Task directions
Reproduce nothing but the closing run of lines: the line with "orange semicircle: (67, 120)" and each line that follows it to the end of the data.
Material provided START
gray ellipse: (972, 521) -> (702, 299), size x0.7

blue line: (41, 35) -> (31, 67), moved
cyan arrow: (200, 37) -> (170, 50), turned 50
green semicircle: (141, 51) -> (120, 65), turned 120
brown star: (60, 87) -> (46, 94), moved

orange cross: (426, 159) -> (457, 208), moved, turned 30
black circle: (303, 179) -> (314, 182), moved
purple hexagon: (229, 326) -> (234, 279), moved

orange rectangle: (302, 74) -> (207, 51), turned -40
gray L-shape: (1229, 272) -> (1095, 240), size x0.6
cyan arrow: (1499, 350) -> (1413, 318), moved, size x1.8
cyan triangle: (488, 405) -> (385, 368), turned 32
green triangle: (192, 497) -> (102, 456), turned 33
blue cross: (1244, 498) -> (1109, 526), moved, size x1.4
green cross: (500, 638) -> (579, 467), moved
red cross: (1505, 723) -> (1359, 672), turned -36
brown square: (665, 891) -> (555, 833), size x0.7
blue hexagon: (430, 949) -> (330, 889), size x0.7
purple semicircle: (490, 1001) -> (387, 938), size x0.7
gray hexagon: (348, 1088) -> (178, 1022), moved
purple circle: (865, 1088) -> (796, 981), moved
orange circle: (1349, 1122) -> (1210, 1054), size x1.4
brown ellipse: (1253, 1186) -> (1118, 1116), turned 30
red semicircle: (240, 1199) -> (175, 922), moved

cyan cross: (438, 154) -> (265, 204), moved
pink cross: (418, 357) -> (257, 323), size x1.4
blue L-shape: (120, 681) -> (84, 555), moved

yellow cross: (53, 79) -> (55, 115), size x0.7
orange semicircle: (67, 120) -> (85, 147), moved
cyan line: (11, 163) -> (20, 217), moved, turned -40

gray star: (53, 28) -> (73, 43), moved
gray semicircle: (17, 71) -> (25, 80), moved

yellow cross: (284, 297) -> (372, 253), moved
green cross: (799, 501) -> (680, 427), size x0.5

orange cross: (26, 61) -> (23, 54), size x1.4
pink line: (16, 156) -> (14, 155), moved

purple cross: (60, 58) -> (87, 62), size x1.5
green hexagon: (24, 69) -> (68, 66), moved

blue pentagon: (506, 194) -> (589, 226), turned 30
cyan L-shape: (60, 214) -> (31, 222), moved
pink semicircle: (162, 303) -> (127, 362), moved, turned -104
Material provided END
Exercise solution
orange semicircle: (67, 120) -> (85, 147), moved
cyan line: (11, 163) -> (20, 217), moved, turned -40

gray star: (53, 28) -> (73, 43), moved
gray semicircle: (17, 71) -> (25, 80), moved

yellow cross: (284, 297) -> (372, 253), moved
green cross: (799, 501) -> (680, 427), size x0.5

orange cross: (26, 61) -> (23, 54), size x1.4
pink line: (16, 156) -> (14, 155), moved

purple cross: (60, 58) -> (87, 62), size x1.5
green hexagon: (24, 69) -> (68, 66), moved

blue pentagon: (506, 194) -> (589, 226), turned 30
cyan L-shape: (60, 214) -> (31, 222), moved
pink semicircle: (162, 303) -> (127, 362), moved, turned -104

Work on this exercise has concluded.